→ WORK ORDER
Leave out the pictures and repeat exactly the lines from the one containing "The yellow watering" through the end of the records.

→ DATA UNDER STUDY
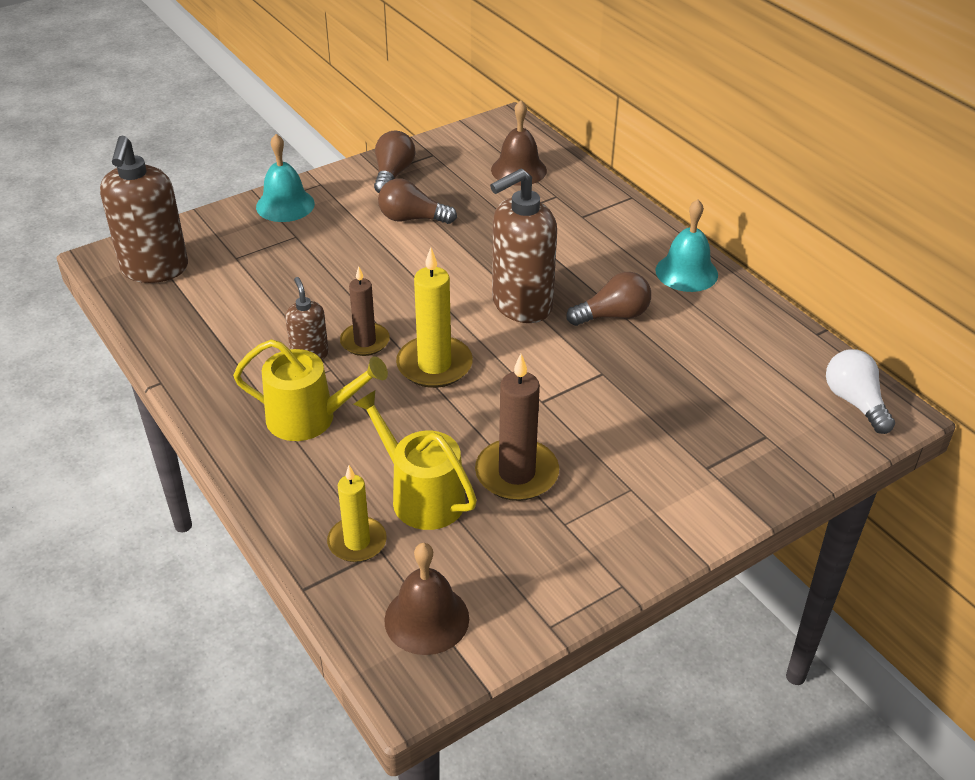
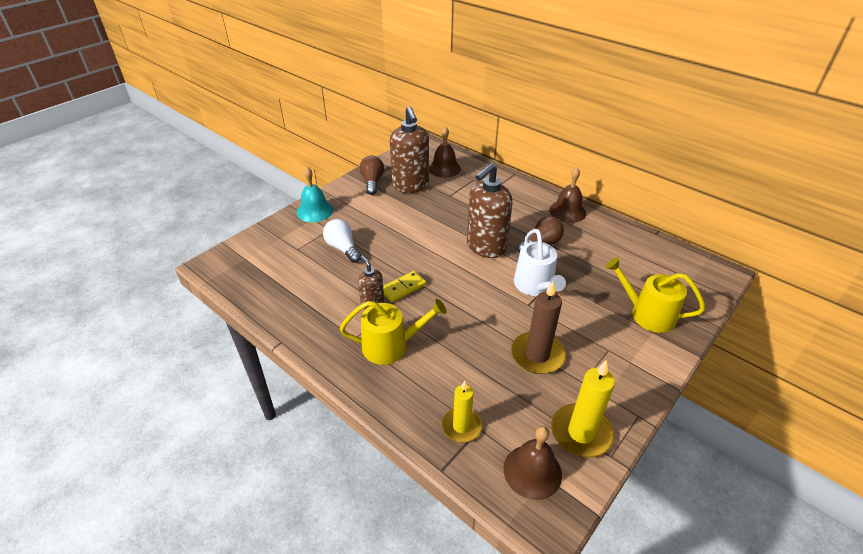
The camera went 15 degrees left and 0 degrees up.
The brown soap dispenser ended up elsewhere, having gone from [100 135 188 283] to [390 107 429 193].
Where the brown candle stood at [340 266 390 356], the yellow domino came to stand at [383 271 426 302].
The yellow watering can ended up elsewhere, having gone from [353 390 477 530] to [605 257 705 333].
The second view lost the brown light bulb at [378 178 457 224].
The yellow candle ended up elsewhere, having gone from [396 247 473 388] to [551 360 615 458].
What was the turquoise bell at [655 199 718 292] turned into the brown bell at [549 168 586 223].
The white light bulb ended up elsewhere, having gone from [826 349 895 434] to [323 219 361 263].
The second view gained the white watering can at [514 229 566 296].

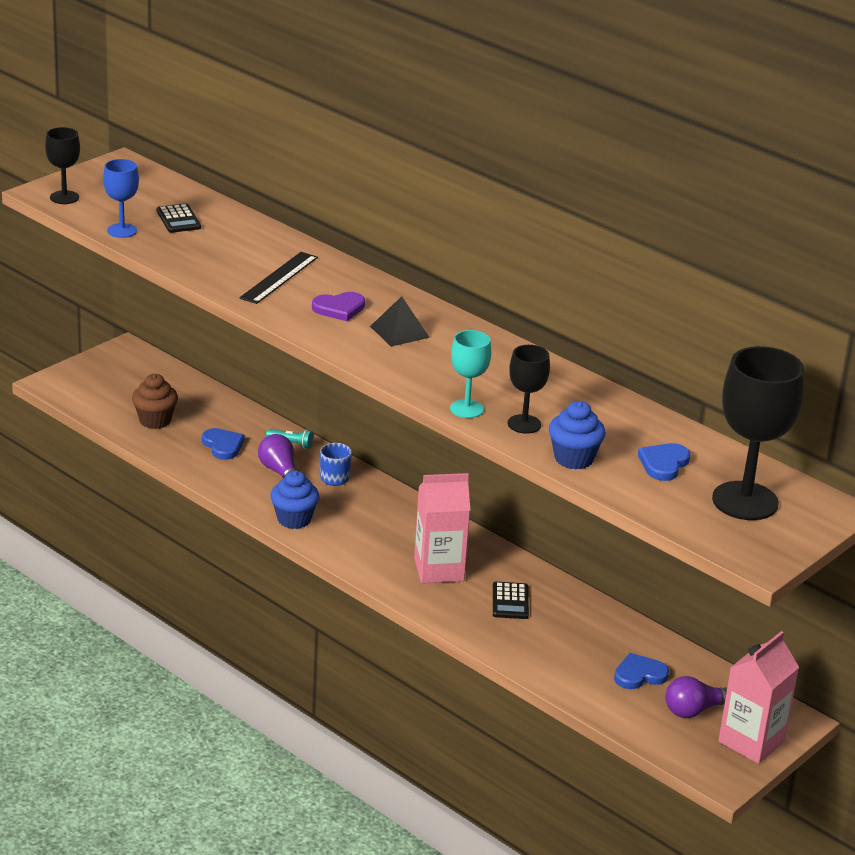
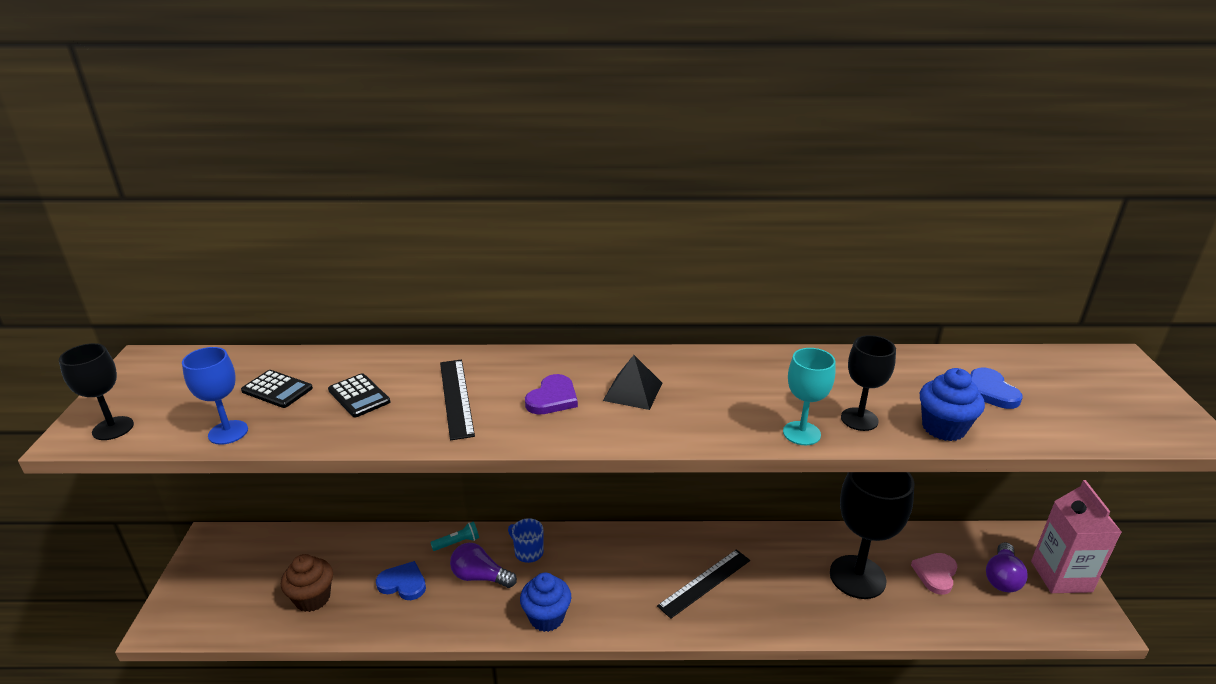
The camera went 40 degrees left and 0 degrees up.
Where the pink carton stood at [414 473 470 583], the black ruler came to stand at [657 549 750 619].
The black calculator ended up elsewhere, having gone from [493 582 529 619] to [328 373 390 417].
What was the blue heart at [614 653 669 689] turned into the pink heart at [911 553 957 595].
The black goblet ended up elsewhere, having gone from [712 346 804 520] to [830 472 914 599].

→ EXERCISE RESPONSE
The yellow watering can ended up elsewhere, having gone from [353 390 477 530] to [605 257 705 333].
The second view lost the brown light bulb at [378 178 457 224].
The yellow candle ended up elsewhere, having gone from [396 247 473 388] to [551 360 615 458].
What was the turquoise bell at [655 199 718 292] turned into the brown bell at [549 168 586 223].
The white light bulb ended up elsewhere, having gone from [826 349 895 434] to [323 219 361 263].
The second view gained the white watering can at [514 229 566 296].

The camera went 40 degrees left and 0 degrees up.
Where the pink carton stood at [414 473 470 583], the black ruler came to stand at [657 549 750 619].
The black calculator ended up elsewhere, having gone from [493 582 529 619] to [328 373 390 417].
What was the blue heart at [614 653 669 689] turned into the pink heart at [911 553 957 595].
The black goblet ended up elsewhere, having gone from [712 346 804 520] to [830 472 914 599].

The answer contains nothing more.